What is being asked:
Your job is to copy the lines from the material that include "pink".
▬▬▬▬▬▬▬▬▬▬
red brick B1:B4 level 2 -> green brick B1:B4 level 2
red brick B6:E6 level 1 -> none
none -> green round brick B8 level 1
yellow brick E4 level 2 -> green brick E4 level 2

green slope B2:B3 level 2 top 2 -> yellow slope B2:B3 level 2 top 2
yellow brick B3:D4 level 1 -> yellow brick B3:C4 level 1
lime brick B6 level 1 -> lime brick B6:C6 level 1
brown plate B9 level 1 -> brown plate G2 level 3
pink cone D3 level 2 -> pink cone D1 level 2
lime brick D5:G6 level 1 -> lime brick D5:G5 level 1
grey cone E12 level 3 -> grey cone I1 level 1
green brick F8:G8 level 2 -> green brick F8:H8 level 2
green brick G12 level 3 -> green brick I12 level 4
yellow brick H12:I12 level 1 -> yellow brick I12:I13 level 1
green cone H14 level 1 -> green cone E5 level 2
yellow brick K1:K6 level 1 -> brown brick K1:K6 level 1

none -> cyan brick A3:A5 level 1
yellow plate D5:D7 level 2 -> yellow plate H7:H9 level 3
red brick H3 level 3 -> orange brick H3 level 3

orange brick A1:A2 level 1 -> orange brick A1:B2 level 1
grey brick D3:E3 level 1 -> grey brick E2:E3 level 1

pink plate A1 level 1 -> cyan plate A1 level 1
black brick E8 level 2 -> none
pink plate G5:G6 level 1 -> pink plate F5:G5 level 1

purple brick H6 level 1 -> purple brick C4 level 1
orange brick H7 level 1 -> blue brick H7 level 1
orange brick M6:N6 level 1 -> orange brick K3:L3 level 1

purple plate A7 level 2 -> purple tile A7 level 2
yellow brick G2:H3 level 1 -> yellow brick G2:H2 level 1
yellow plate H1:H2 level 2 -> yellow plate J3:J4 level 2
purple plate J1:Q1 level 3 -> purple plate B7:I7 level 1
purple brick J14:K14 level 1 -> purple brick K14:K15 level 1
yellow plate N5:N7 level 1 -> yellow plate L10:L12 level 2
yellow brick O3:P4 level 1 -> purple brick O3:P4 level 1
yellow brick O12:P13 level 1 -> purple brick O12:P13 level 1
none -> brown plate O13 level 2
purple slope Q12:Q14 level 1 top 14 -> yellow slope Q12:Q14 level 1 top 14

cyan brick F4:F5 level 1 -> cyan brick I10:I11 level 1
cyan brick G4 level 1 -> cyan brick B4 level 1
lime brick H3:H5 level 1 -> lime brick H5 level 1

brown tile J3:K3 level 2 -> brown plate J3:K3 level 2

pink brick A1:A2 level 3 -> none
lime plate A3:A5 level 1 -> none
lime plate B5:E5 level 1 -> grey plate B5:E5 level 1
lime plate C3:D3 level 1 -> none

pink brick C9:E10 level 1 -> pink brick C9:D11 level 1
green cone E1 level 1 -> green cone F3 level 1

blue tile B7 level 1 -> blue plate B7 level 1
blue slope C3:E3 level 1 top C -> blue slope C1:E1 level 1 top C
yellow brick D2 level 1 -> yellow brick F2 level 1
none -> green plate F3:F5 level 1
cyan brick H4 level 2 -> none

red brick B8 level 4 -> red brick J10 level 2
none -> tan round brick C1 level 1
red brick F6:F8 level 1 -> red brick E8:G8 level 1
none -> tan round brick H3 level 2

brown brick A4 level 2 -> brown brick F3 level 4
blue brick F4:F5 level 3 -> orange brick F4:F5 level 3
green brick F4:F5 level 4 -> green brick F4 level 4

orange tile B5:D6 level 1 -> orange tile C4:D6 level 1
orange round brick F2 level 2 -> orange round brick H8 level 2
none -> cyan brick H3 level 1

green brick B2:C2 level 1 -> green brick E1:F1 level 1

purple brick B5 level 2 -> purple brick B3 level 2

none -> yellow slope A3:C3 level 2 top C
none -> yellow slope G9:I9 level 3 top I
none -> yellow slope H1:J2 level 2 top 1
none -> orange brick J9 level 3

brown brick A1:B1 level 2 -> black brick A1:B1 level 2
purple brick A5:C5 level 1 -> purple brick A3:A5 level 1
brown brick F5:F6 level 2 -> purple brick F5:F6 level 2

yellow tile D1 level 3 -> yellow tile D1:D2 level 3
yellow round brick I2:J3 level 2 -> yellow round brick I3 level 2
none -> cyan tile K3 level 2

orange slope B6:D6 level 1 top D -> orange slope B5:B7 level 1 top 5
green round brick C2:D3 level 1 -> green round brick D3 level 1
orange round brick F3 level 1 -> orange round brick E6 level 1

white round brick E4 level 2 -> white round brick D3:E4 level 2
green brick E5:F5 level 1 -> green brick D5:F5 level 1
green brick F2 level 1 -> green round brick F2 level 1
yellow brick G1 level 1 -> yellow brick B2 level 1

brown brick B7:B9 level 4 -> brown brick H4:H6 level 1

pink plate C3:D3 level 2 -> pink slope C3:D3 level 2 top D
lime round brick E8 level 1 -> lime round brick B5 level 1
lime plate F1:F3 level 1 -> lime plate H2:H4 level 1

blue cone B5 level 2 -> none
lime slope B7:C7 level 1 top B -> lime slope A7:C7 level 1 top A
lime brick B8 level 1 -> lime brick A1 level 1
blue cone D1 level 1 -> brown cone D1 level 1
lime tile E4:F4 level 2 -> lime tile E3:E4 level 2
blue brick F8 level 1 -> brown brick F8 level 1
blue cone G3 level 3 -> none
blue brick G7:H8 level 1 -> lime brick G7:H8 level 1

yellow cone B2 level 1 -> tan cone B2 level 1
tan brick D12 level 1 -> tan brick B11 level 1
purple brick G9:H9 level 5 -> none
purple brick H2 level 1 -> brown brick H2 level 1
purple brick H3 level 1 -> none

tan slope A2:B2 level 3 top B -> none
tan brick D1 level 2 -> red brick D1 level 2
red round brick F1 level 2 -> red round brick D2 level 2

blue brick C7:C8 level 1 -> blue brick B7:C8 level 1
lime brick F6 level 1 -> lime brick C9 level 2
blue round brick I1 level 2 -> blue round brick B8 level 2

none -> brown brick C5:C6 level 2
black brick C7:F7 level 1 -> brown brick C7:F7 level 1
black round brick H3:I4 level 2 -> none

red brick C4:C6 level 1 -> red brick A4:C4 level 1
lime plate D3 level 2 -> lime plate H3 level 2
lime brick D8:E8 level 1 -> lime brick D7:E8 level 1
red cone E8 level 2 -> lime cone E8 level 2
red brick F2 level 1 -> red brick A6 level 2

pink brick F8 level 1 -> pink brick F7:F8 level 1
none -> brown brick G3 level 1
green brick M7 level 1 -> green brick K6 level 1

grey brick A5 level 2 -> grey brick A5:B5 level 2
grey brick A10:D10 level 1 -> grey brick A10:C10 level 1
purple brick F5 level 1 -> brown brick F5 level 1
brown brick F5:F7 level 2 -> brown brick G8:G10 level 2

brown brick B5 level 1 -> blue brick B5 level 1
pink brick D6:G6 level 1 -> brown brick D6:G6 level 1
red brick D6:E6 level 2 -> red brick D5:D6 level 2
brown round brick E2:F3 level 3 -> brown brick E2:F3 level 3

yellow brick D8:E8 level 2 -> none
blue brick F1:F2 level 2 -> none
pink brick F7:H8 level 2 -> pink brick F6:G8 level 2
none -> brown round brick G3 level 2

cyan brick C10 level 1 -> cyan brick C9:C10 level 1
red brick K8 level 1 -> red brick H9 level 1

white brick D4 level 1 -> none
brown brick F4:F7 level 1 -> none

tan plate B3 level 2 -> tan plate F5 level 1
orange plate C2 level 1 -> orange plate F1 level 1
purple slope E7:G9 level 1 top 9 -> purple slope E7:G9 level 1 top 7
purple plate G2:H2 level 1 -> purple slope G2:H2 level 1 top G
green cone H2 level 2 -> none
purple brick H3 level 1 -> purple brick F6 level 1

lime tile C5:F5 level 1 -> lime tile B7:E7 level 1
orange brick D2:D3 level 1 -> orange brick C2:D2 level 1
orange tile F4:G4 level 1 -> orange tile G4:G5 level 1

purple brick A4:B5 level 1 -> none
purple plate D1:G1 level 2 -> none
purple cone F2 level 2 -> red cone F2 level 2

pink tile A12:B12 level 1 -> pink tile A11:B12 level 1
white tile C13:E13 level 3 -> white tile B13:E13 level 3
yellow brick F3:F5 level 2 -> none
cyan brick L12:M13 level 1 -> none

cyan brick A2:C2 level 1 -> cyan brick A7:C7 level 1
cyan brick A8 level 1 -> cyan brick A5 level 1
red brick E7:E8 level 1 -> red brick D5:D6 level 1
▬▬▬▬▬▬▬▬▬▬
Task response:
pink cone D3 level 2 -> pink cone D1 level 2
pink plate A1 level 1 -> cyan plate A1 level 1
pink plate G5:G6 level 1 -> pink plate F5:G5 level 1
pink brick A1:A2 level 3 -> none
pink brick C9:E10 level 1 -> pink brick C9:D11 level 1
pink plate C3:D3 level 2 -> pink slope C3:D3 level 2 top D
pink brick F8 level 1 -> pink brick F7:F8 level 1
pink brick D6:G6 level 1 -> brown brick D6:G6 level 1
pink brick F7:H8 level 2 -> pink brick F6:G8 level 2
pink tile A12:B12 level 1 -> pink tile A11:B12 level 1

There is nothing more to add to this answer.